Records:
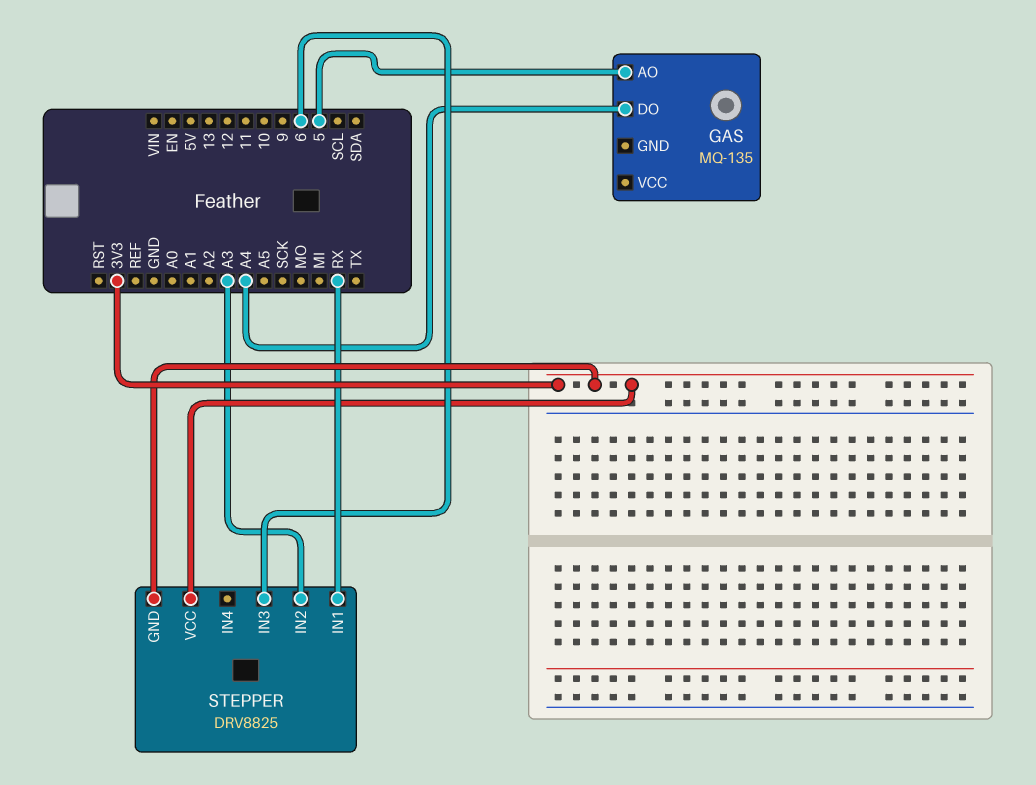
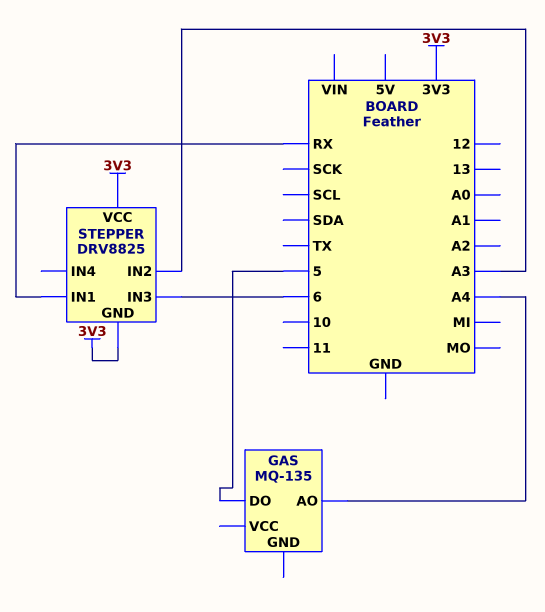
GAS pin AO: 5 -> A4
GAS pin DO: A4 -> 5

...

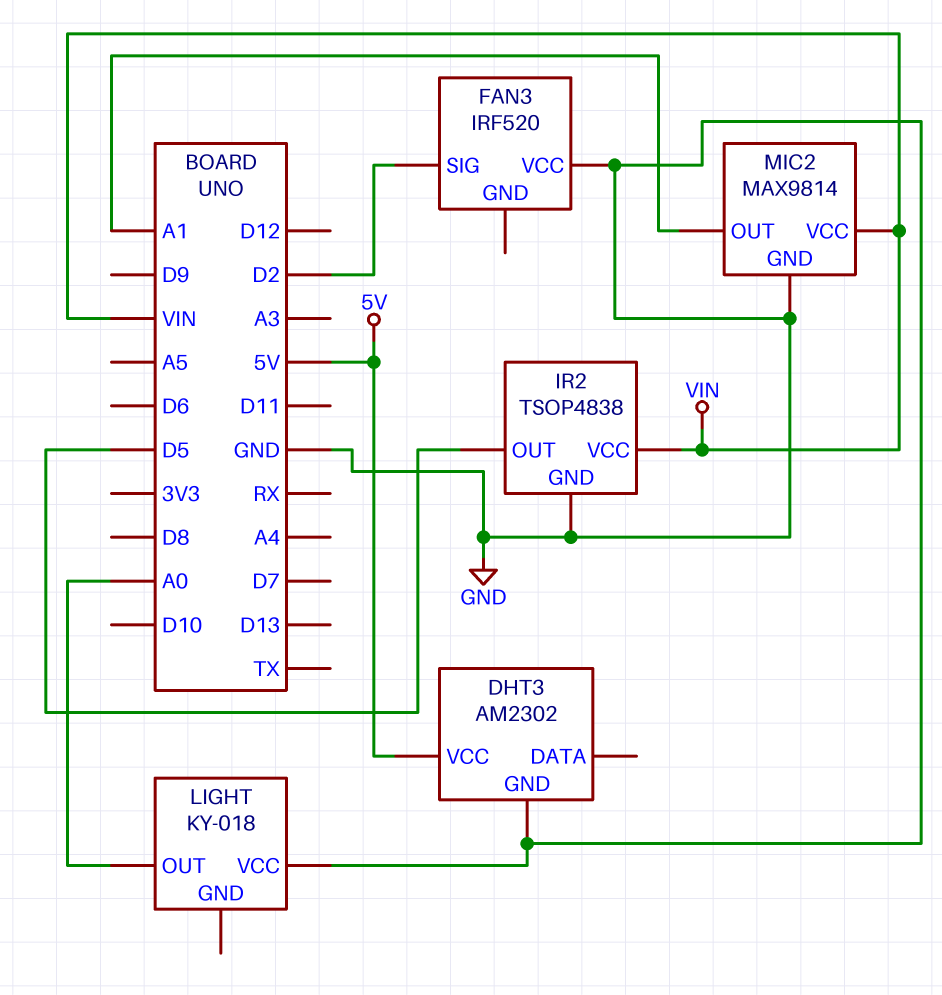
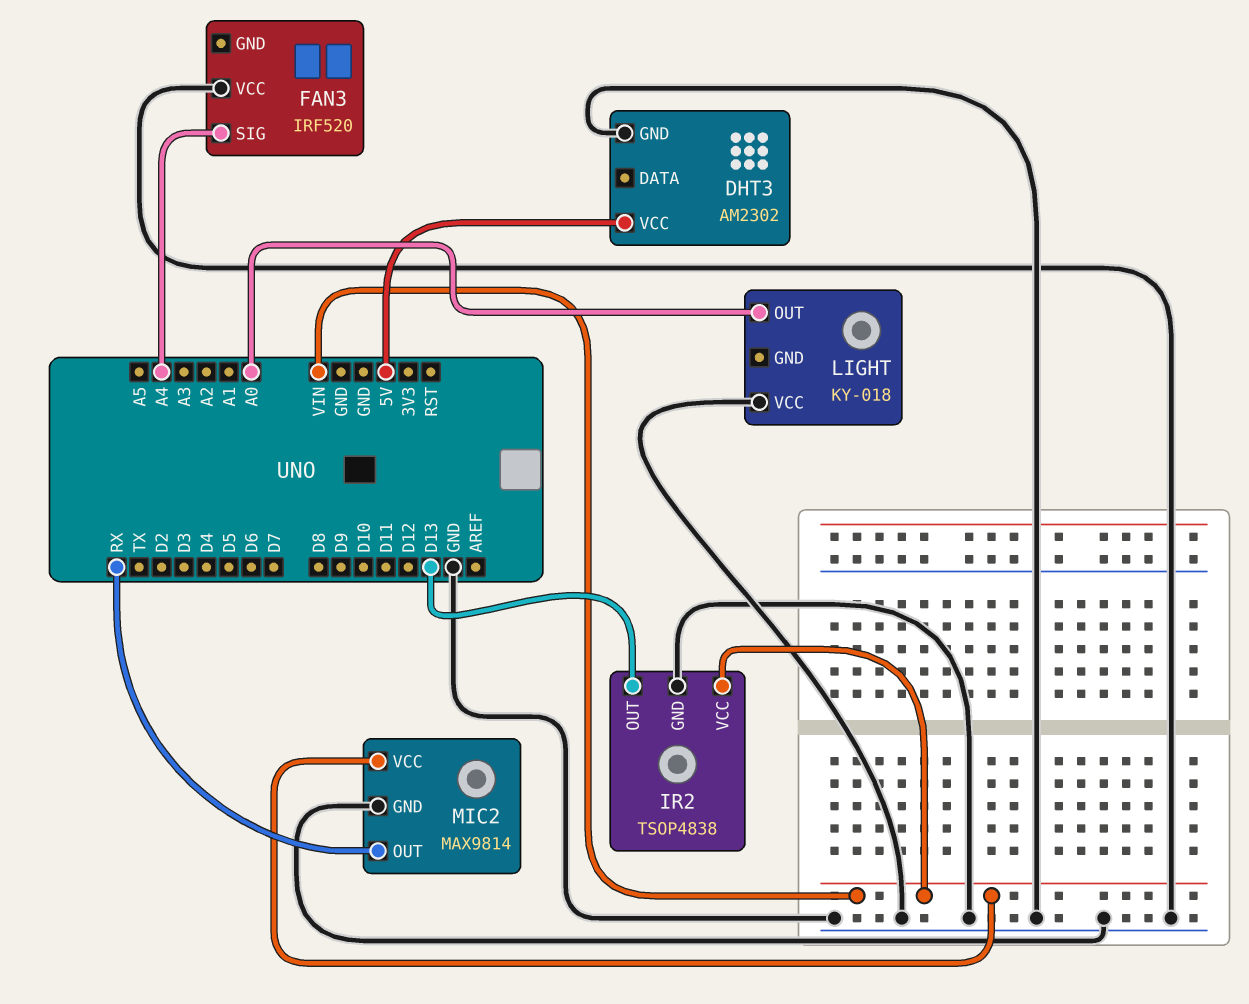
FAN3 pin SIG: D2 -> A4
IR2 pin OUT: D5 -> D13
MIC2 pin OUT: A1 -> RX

What you need to do: From the material above, retype precisely the lines between the line holding "FAN3 pin SIG: D2 -> A4" and the line holding "MIC2 pin OUT: A1 -> RX", inclusive, and nothing beyond them.

Answer:
FAN3 pin SIG: D2 -> A4
IR2 pin OUT: D5 -> D13
MIC2 pin OUT: A1 -> RX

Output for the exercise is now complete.